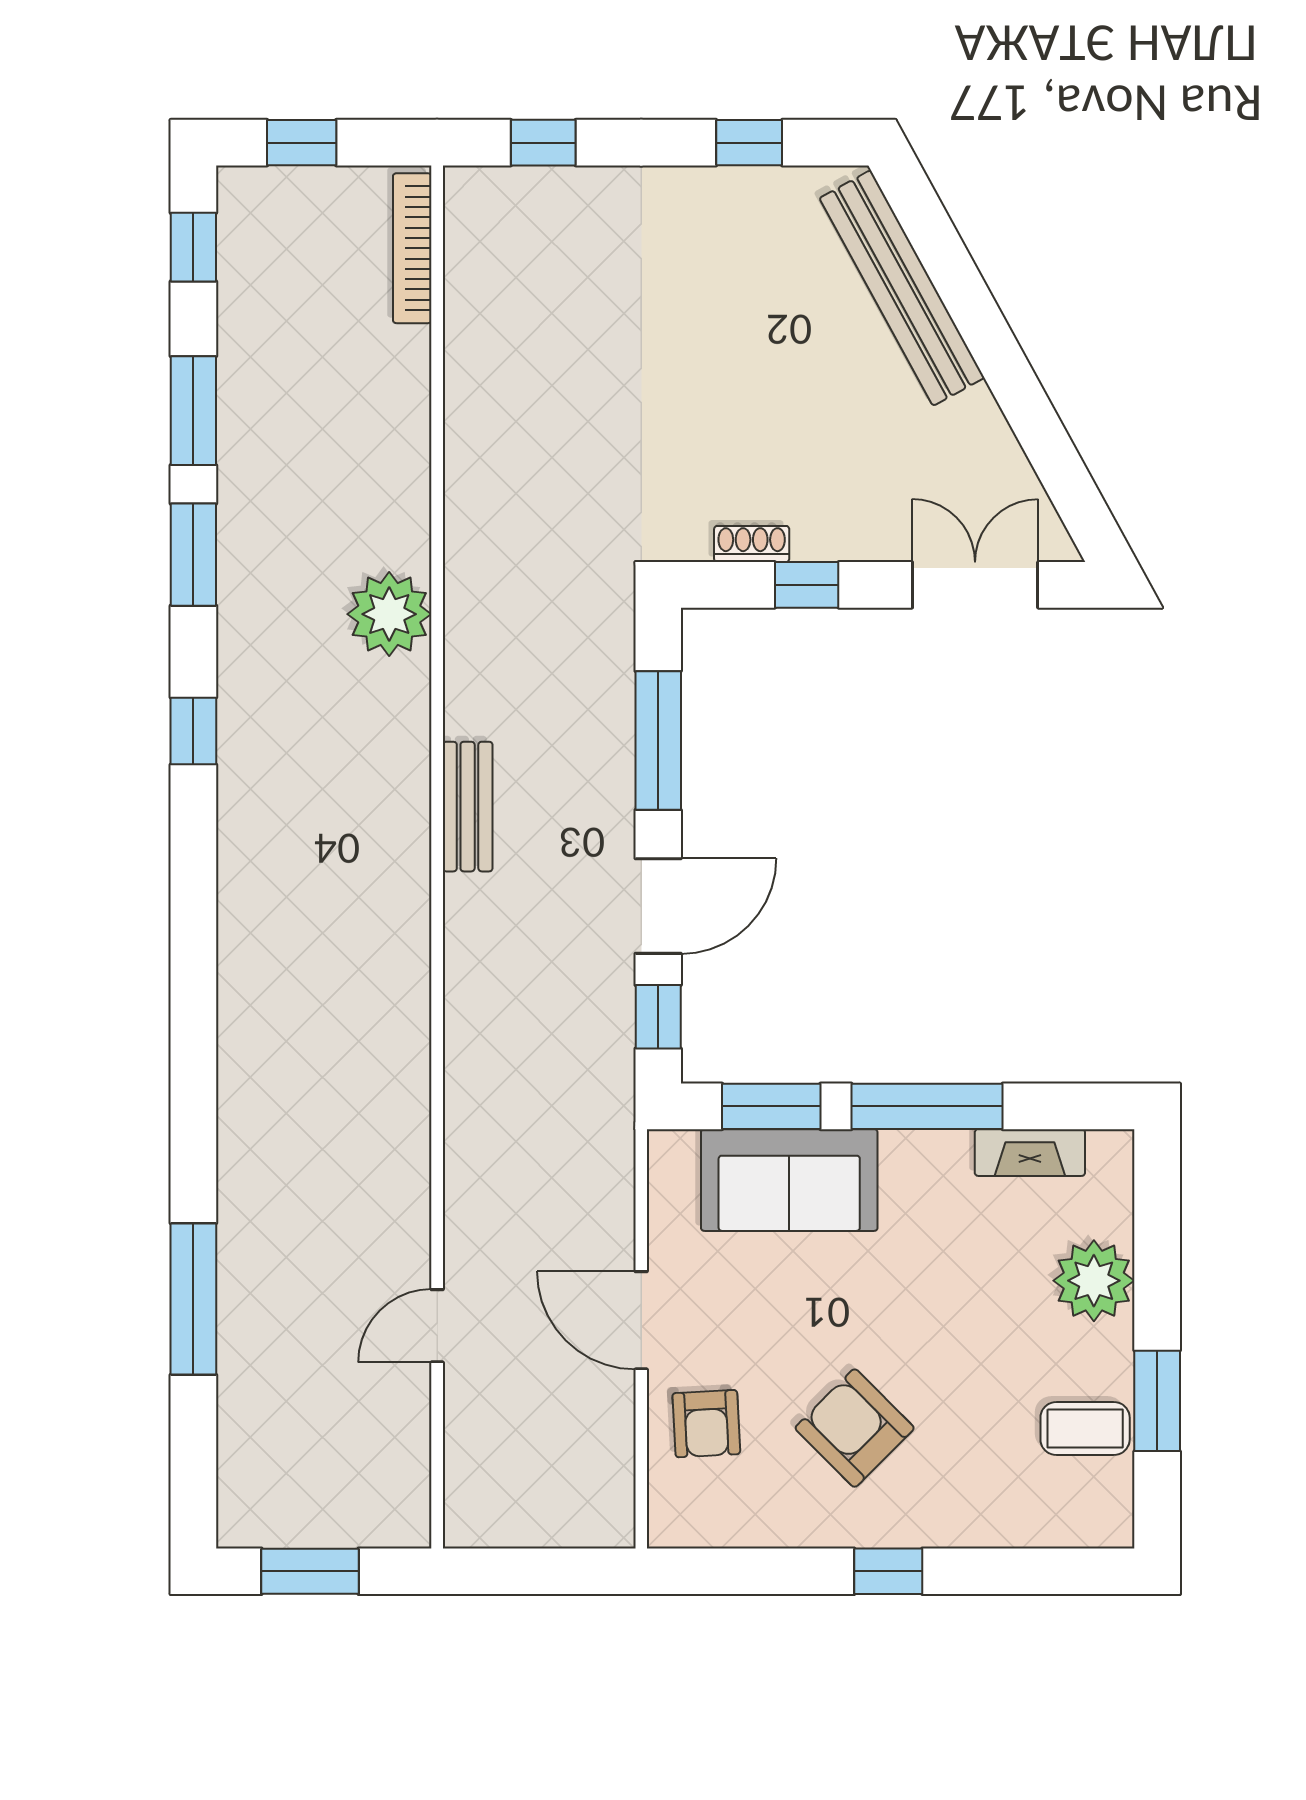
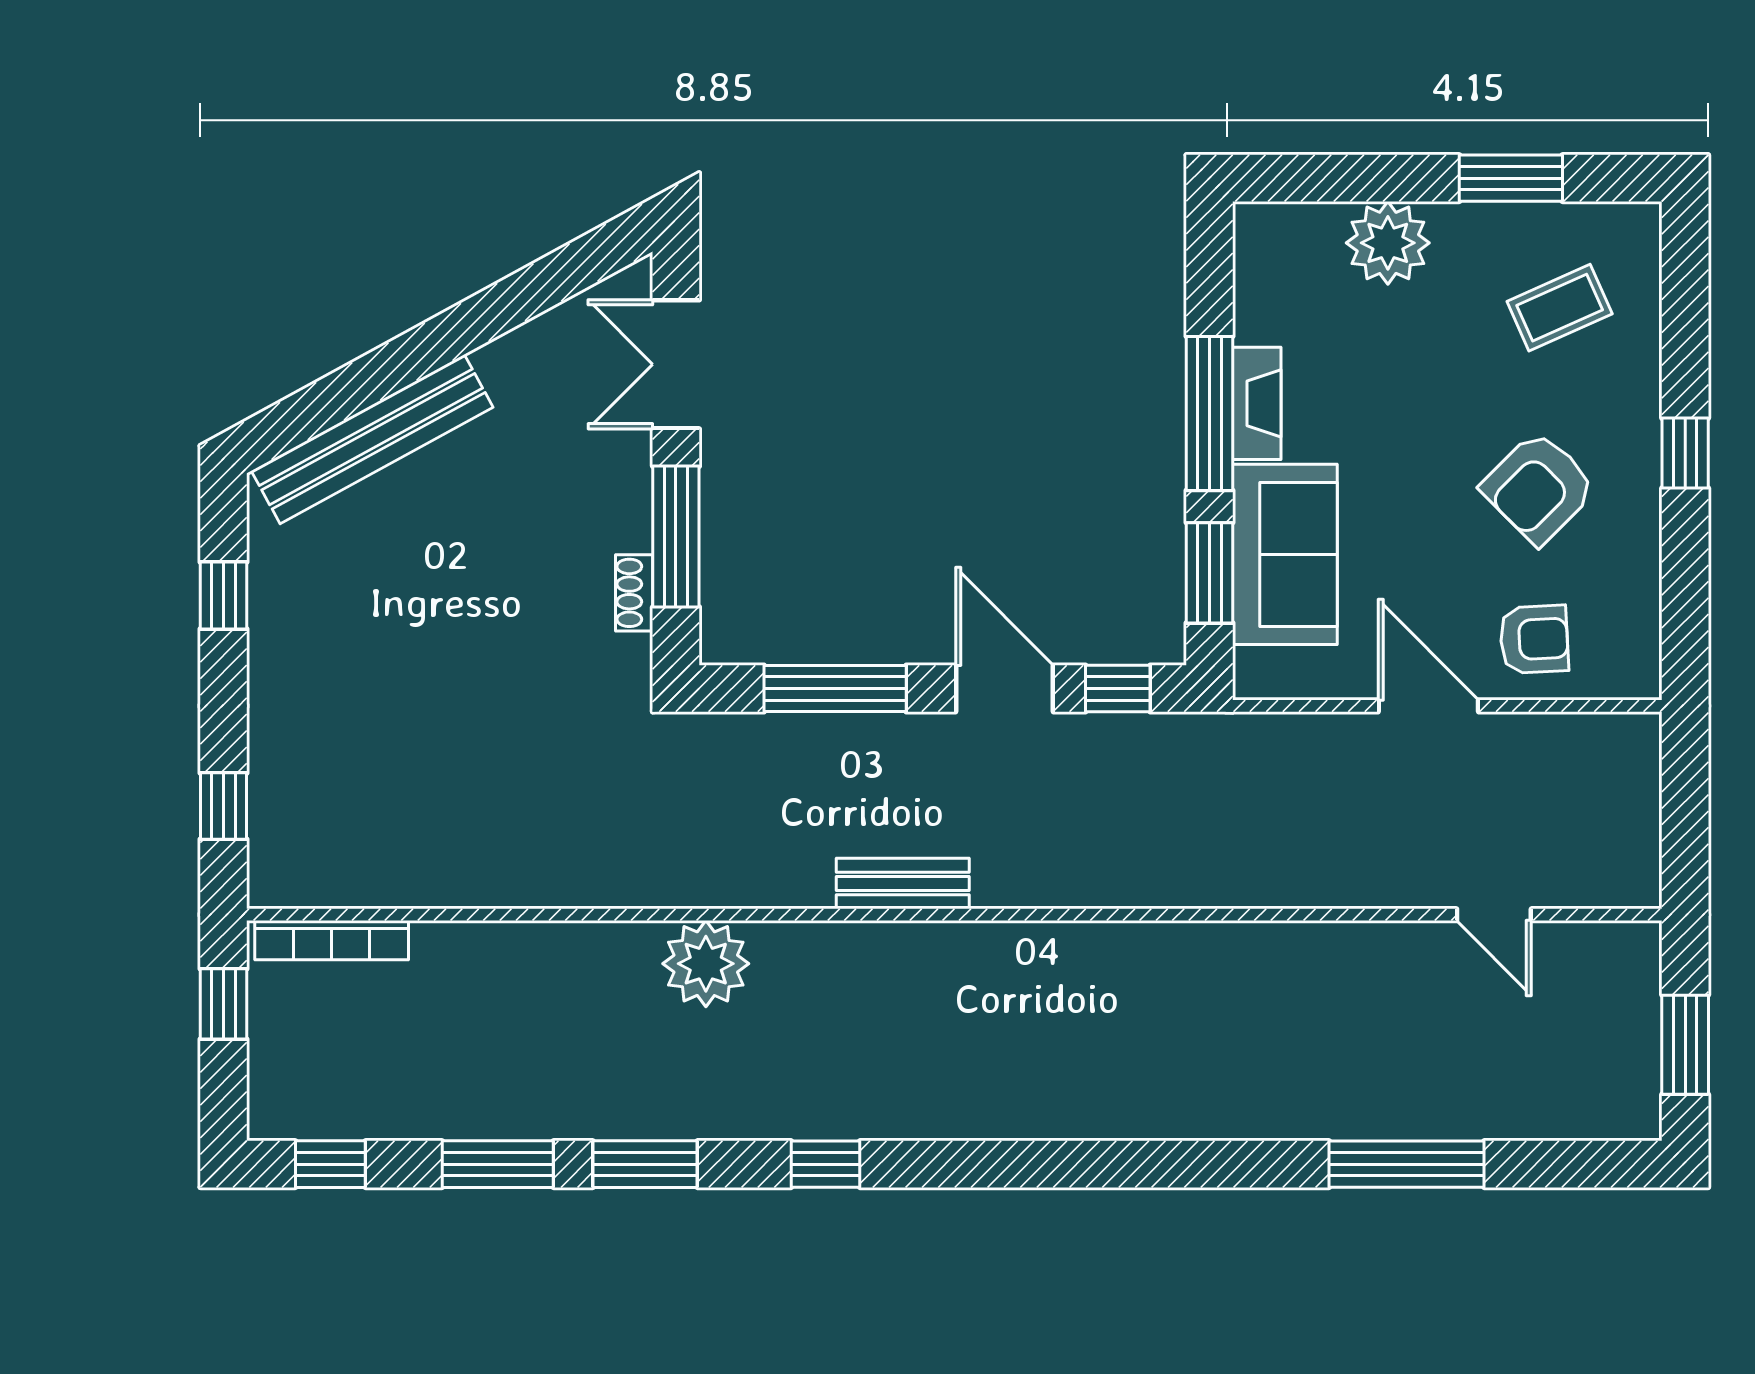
window: (302, 143) -> (224, 1004), moved
window: (807, 585) -> (676, 537), width x2.17
fireplace: (1030, 1153) -> (1257, 403), moved
door: (641, 1320) -> (1428, 706), swing flipped
door: (437, 1326) -> (1494, 915), moved
coffee table: (1085, 1429) -> (1560, 308), moved, turned 66

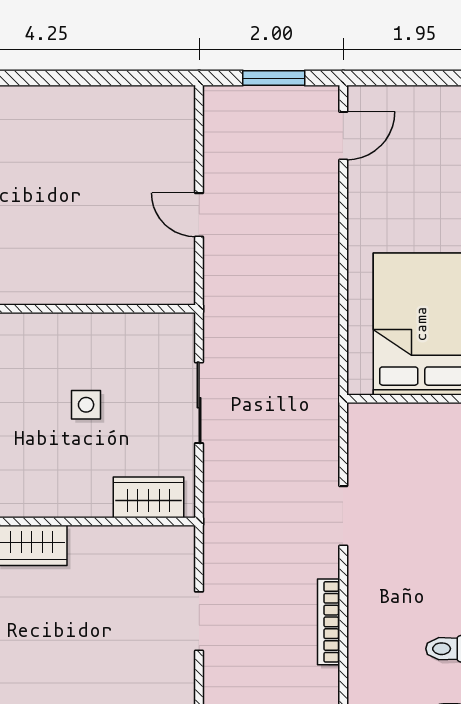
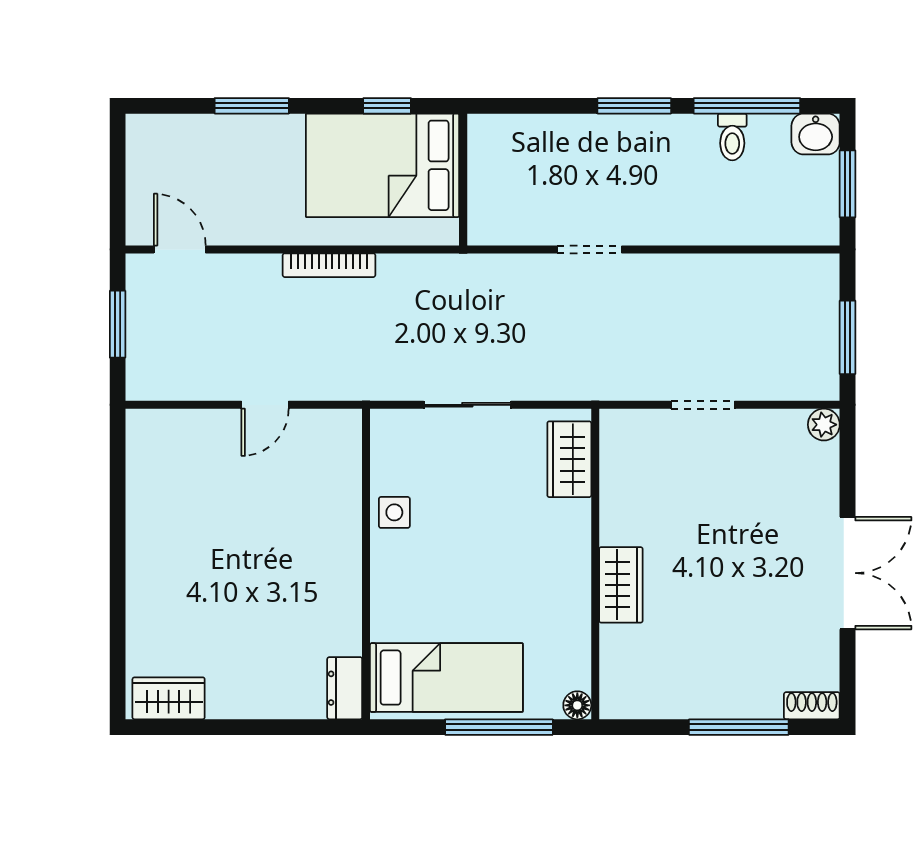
side table: (86, 405) -> (394, 512), moved
bookcase: (329, 622) -> (329, 265), moved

========

*Exercise aim:*
Pictures must not appear in the copy, and every record must be restated word for word.

*Written response:*
window: (302, 143) -> (224, 1004), moved
window: (807, 585) -> (676, 537), width x2.17
fireplace: (1030, 1153) -> (1257, 403), moved
door: (641, 1320) -> (1428, 706), swing flipped
door: (437, 1326) -> (1494, 915), moved
coffee table: (1085, 1429) -> (1560, 308), moved, turned 66

side table: (86, 405) -> (394, 512), moved
bookcase: (329, 622) -> (329, 265), moved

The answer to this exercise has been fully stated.